▶ ABOUT THIS TASK
Your task is to copy the lines from the line containing "C6: 3.3uF (+9V, GND) -> 100nF (+9V, GND)" through the end of the listing below, both included, without any pictures.

▶ DATA SHOWN
BEGIN

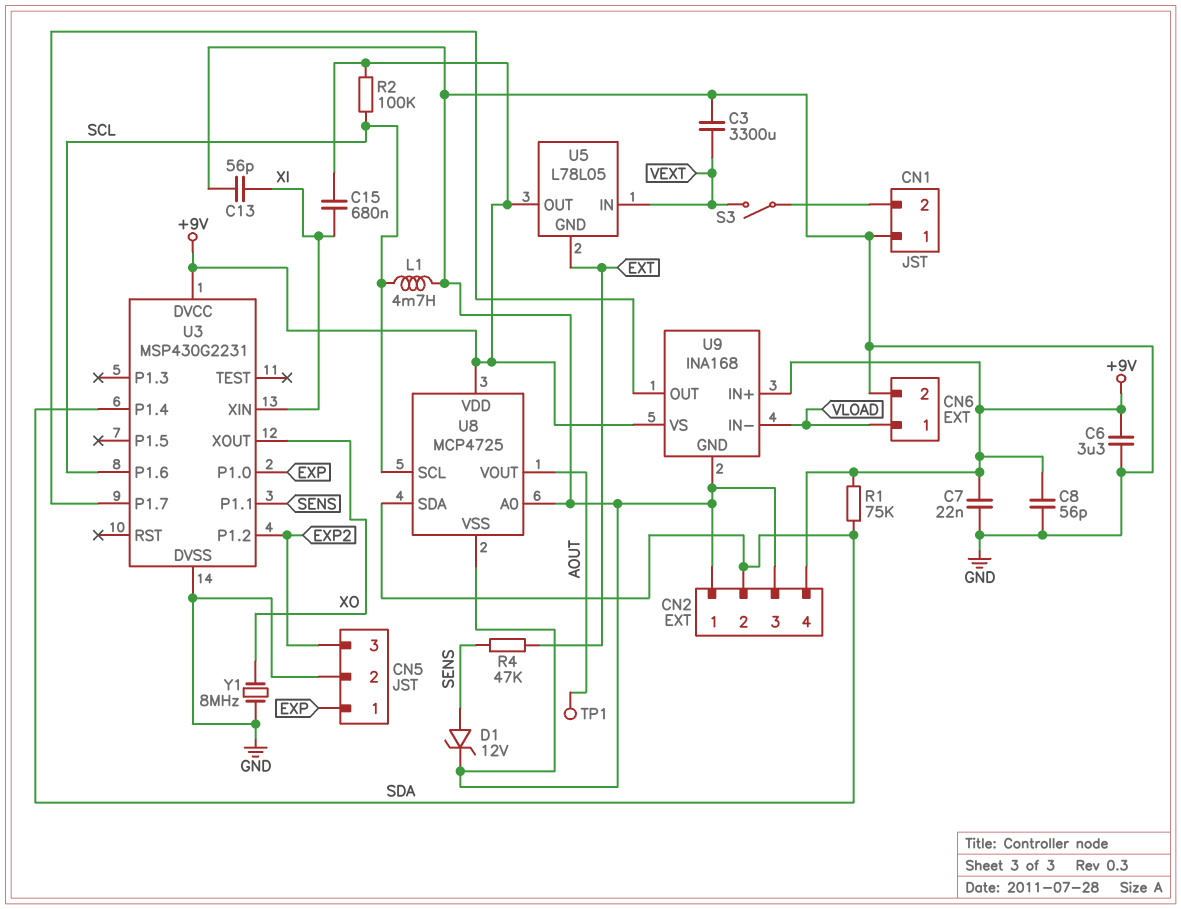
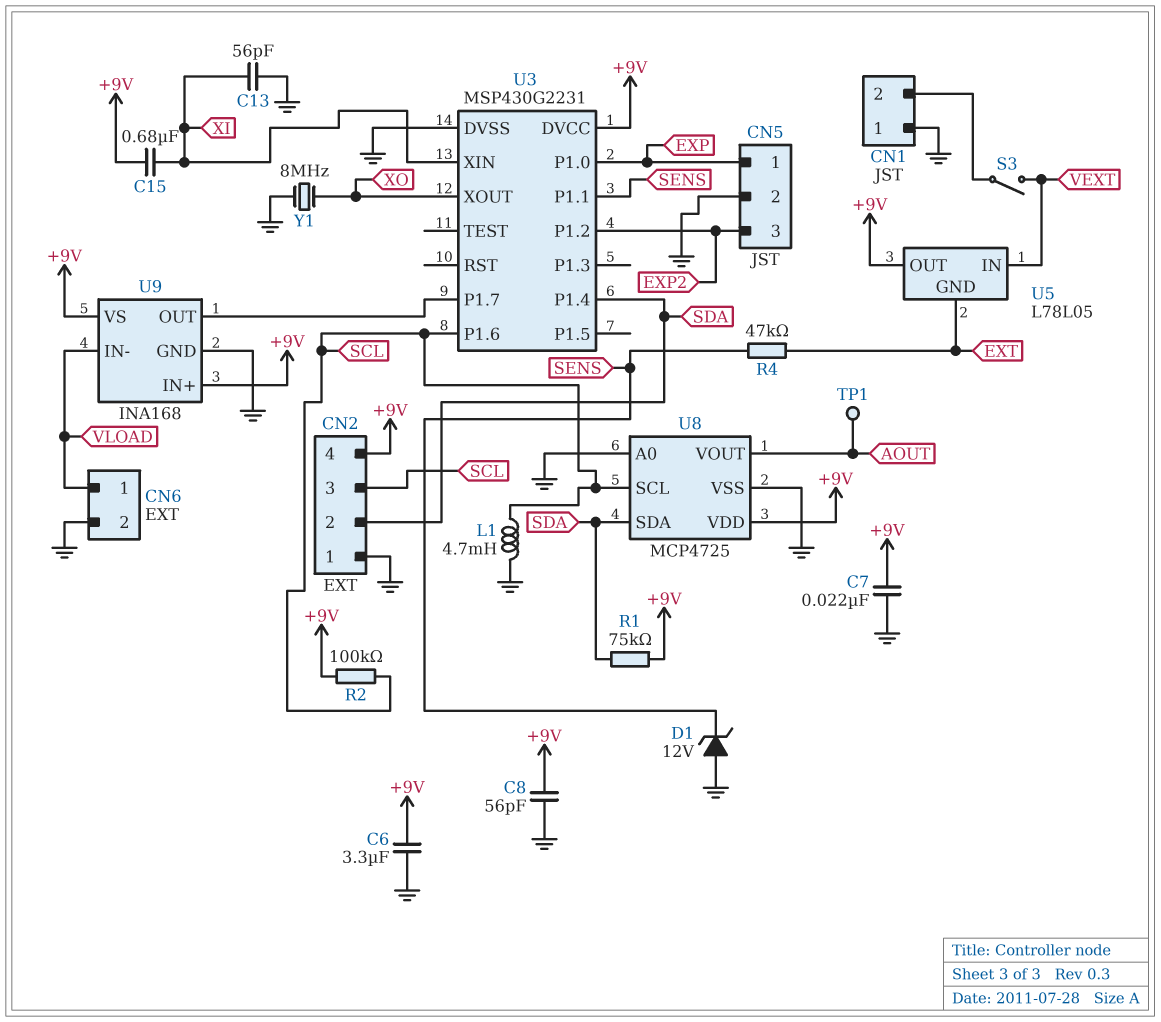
C3: 3300uF (GND, VEXT) -> none
CN2 pin 3: GND -> SCL
D1: zener 12V (A SENS, K GND) -> zener 12V (A GND, K SENS)

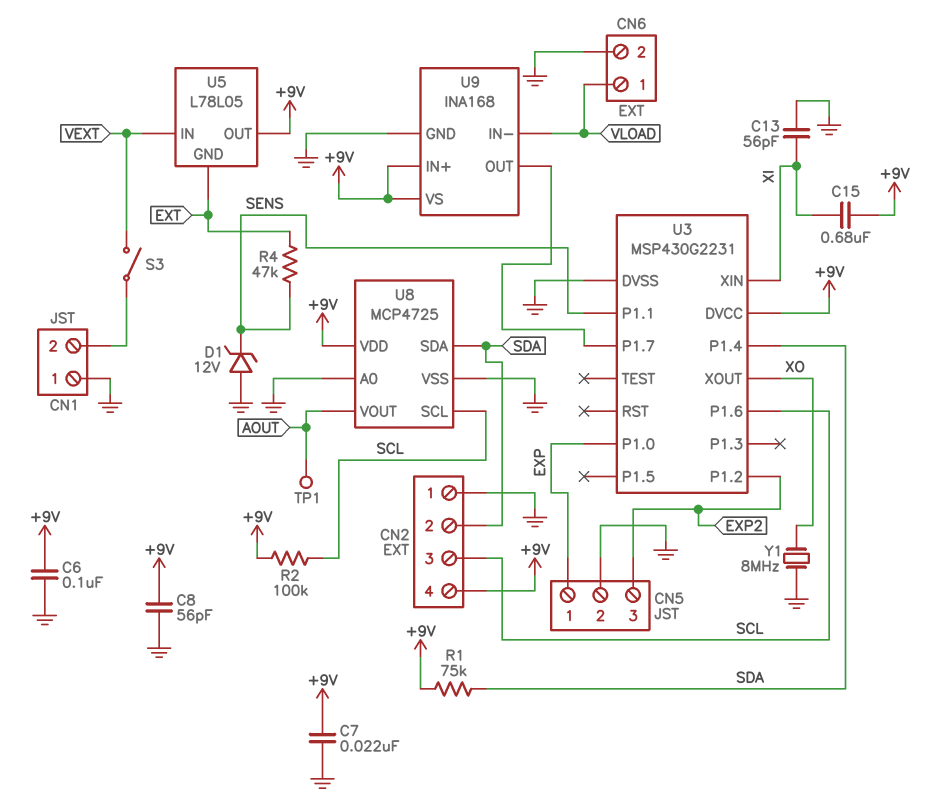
C6: 3.3uF (+9V, GND) -> 100nF (+9V, GND)
L1: 4.7mH (GND, SCL) -> none

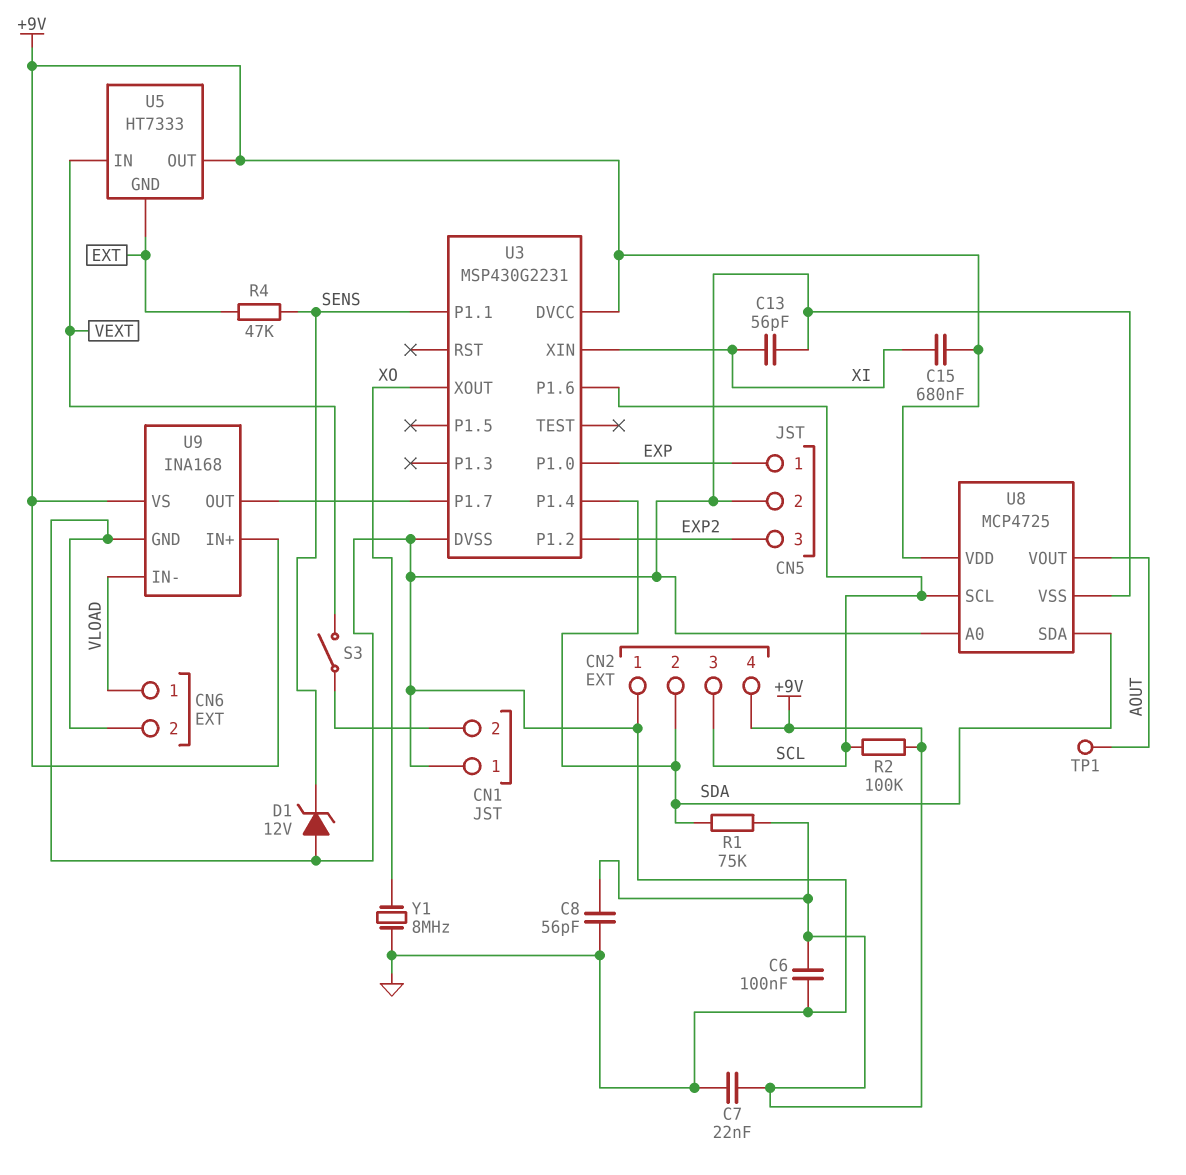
U5: L78L05 -> HT7333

END

▶ OUTPUT FOR THIS EXERCISE
C6: 3.3uF (+9V, GND) -> 100nF (+9V, GND)
L1: 4.7mH (GND, SCL) -> none

U5: L78L05 -> HT7333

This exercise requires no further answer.